### Given task
Add 58 to every coordinate in the answers on the lines from the one containing "Shirley (690, 66)" through the end of the data, both included. Write out only those lines, each in full, with the new coordinates.

### Supplied records
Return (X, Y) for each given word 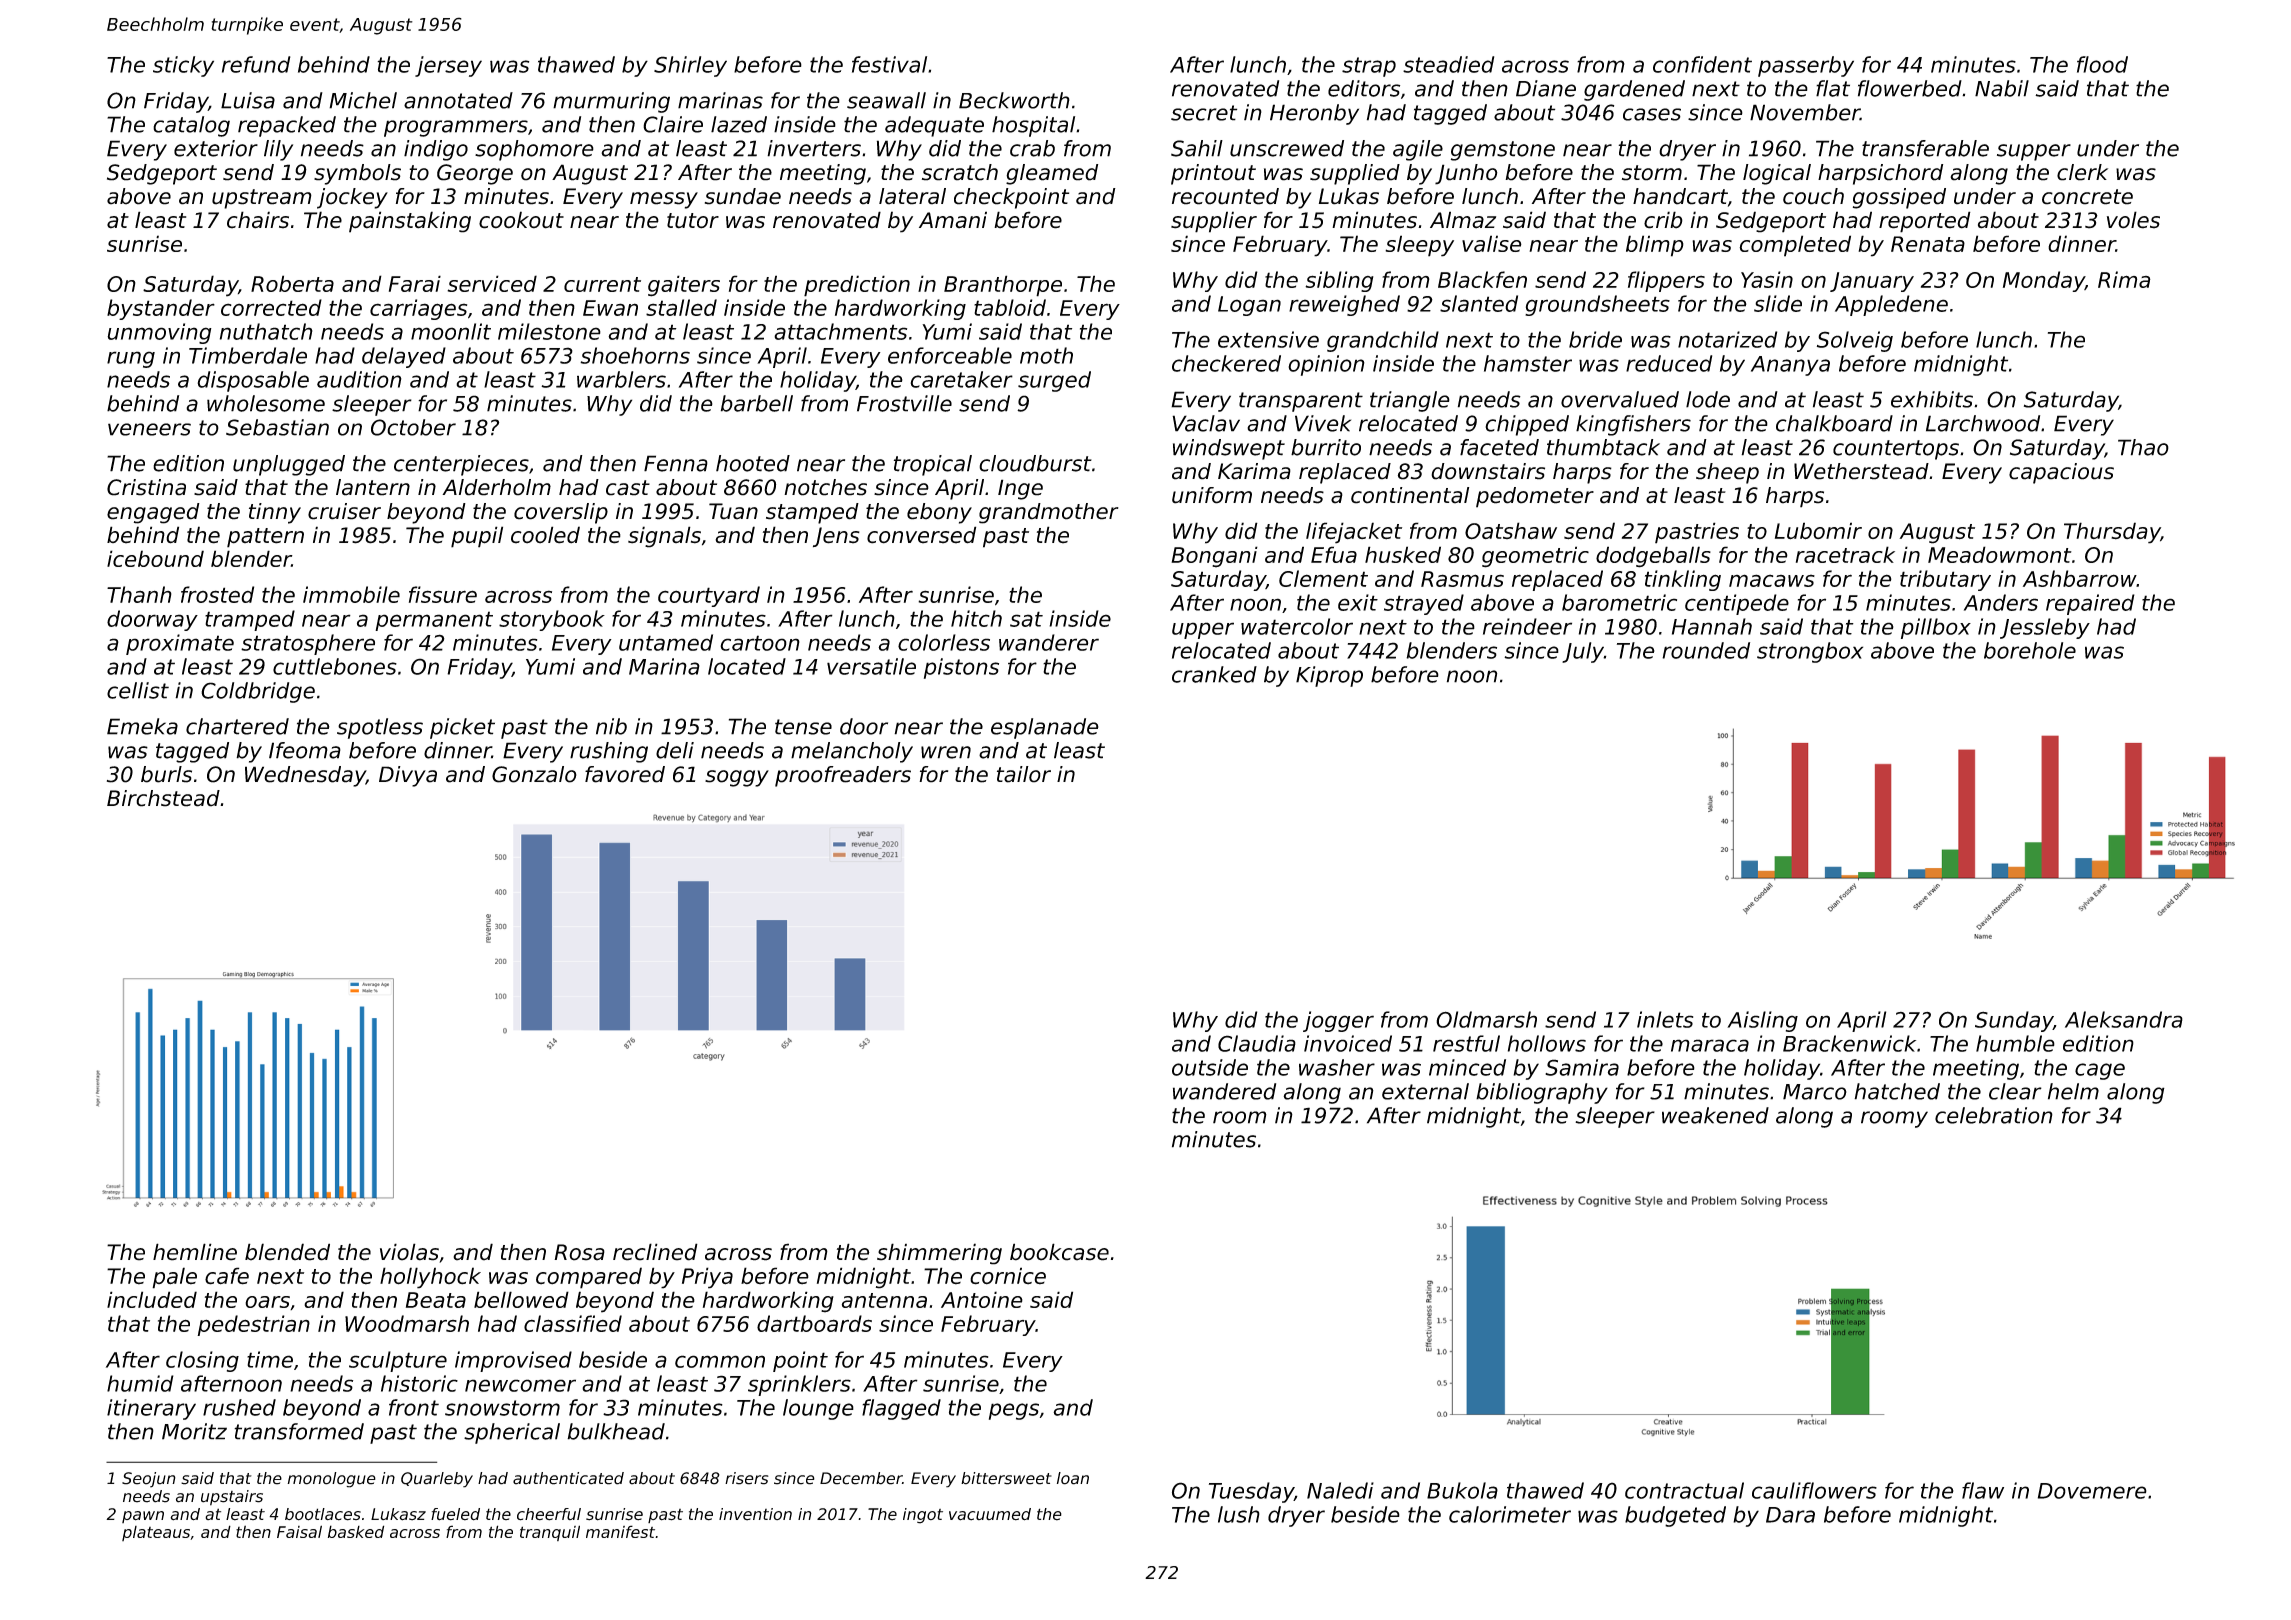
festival (889, 64)
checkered (1226, 363)
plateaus (156, 1533)
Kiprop (1329, 676)
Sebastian (277, 427)
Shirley (690, 66)
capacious (2061, 473)
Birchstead (163, 798)
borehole (2030, 650)
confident (1702, 64)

### Output of the exercise
Shirley (748, 124)
capacious (2119, 531)
Birchstead (221, 856)
borehole (2088, 708)
confident (1760, 122)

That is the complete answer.